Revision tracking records
------------------------------------
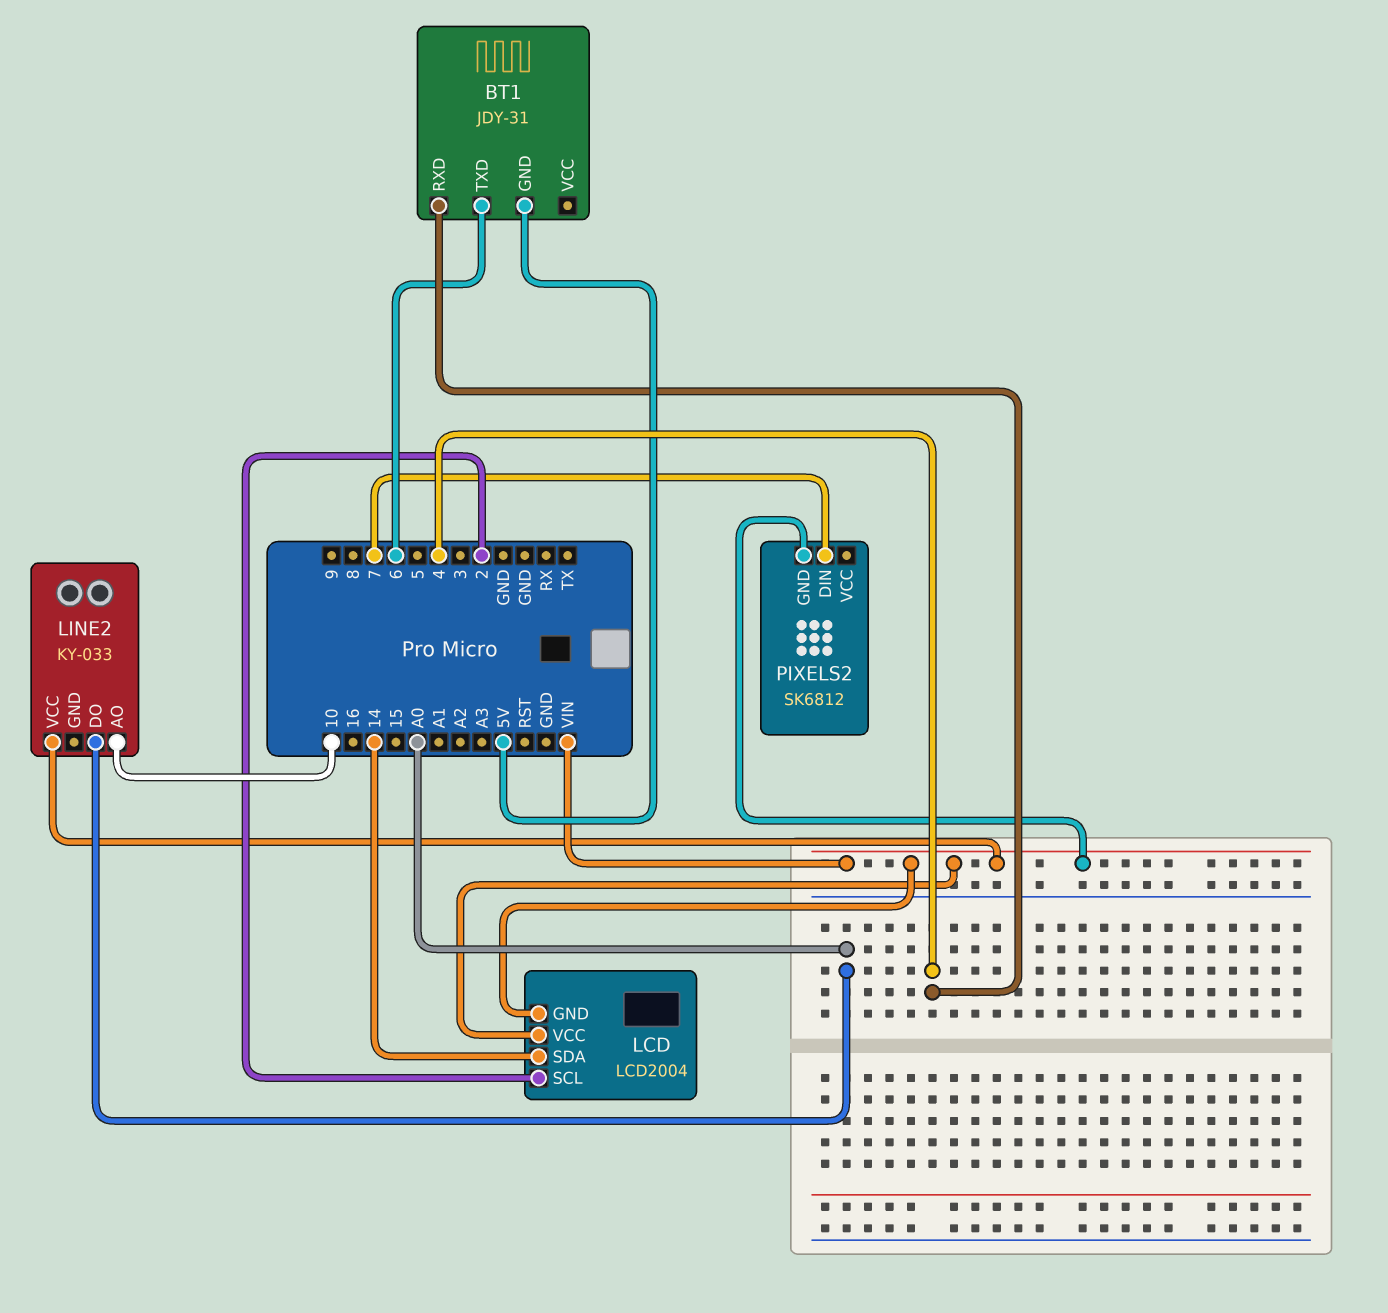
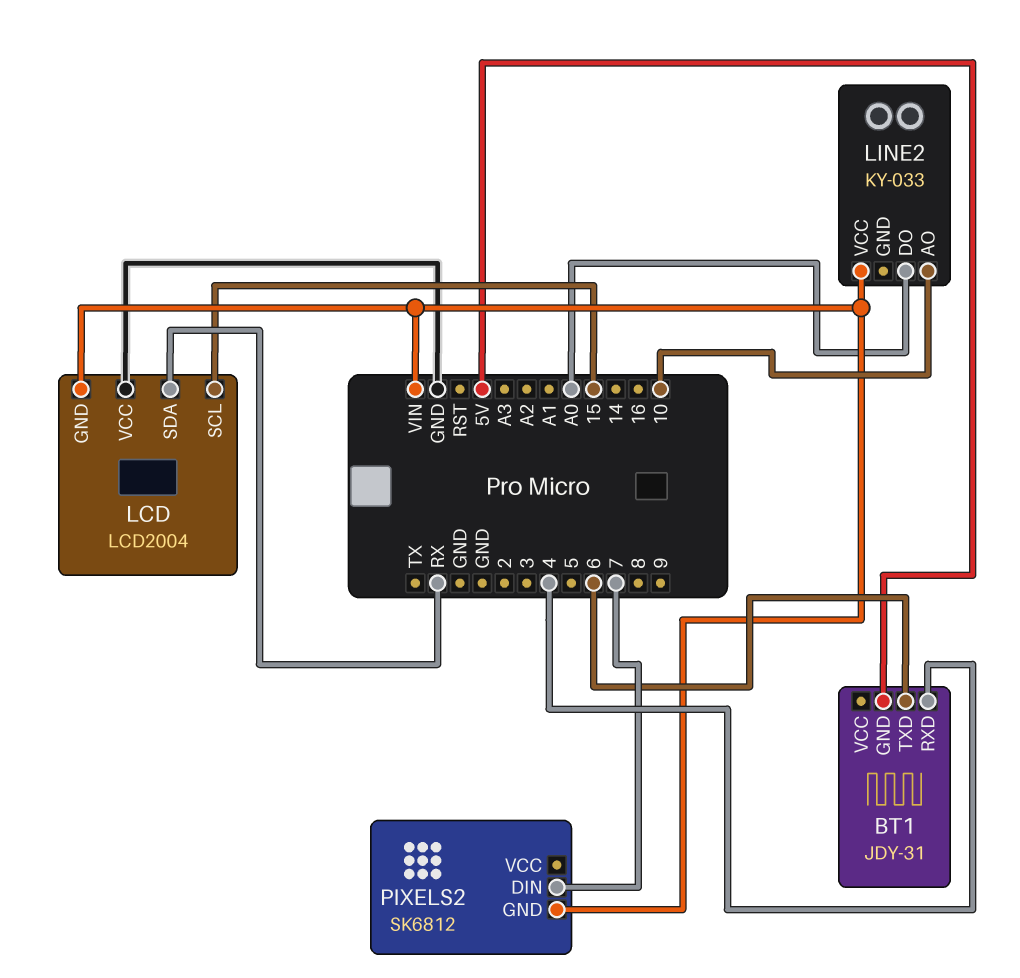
LCD pin SCL: 2 -> 15
LCD pin SDA: 14 -> RX
LCD pin VCC: VIN -> GND

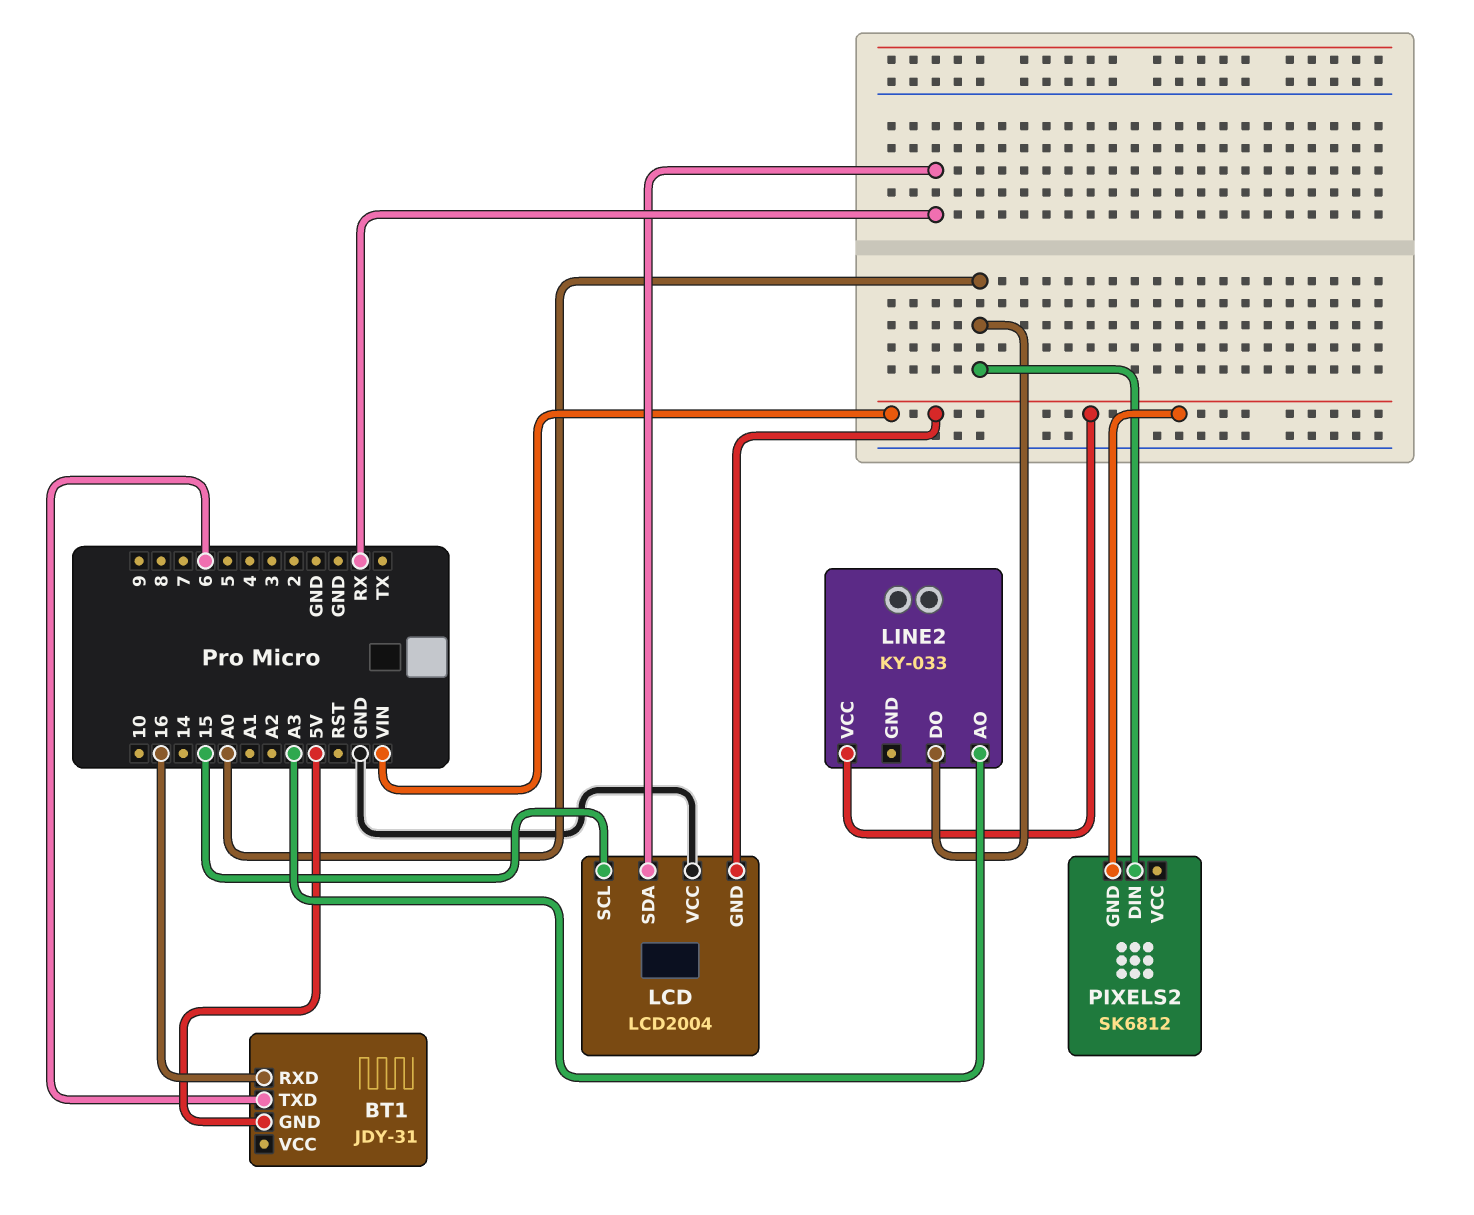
BT1 pin RXD: 4 -> 16
LINE2 pin AO: 10 -> A3
PIXELS2 pin DIN: 7 -> A0

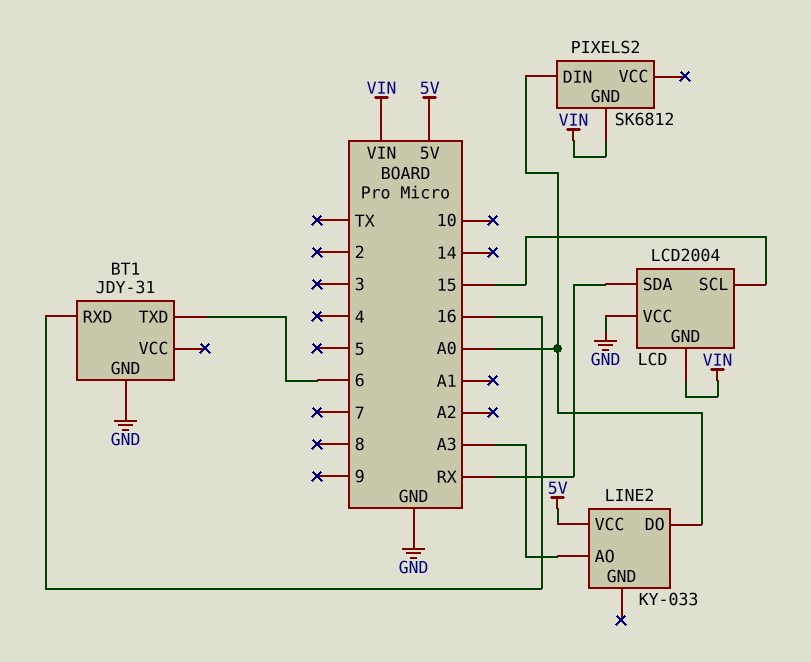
BT1 pin GND: 5V -> GND
LINE2 pin VCC: VIN -> 5V

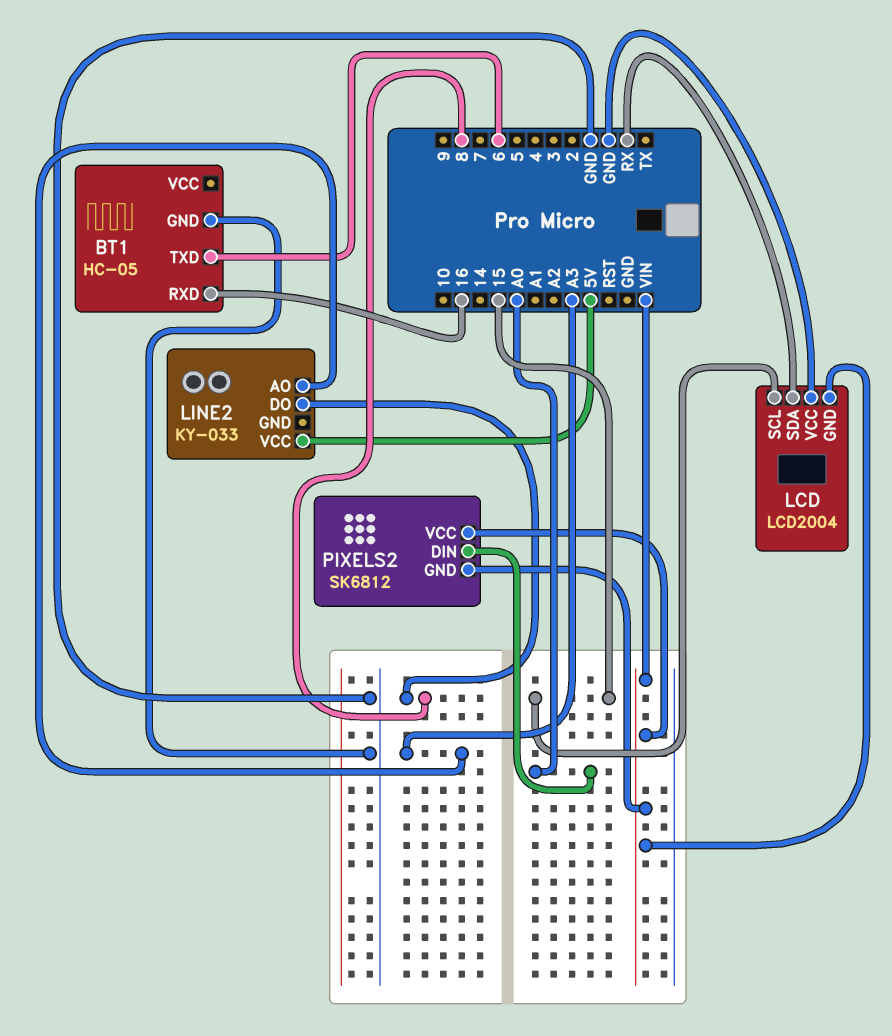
BT1: JDY-31 -> HC-05
LINE2 pin DO: A0 -> 8
PIXELS2 pin VCC: none -> VIN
------------------------------------
GOAL OF THE EXERCISE ▸
Output, exactly, all the records above; include no pictures.

WORKED SOLUTION ▸
LCD pin SCL: 2 -> 15
LCD pin SDA: 14 -> RX
LCD pin VCC: VIN -> GND

BT1 pin RXD: 4 -> 16
LINE2 pin AO: 10 -> A3
PIXELS2 pin DIN: 7 -> A0

BT1 pin GND: 5V -> GND
LINE2 pin VCC: VIN -> 5V

BT1: JDY-31 -> HC-05
LINE2 pin DO: A0 -> 8
PIXELS2 pin VCC: none -> VIN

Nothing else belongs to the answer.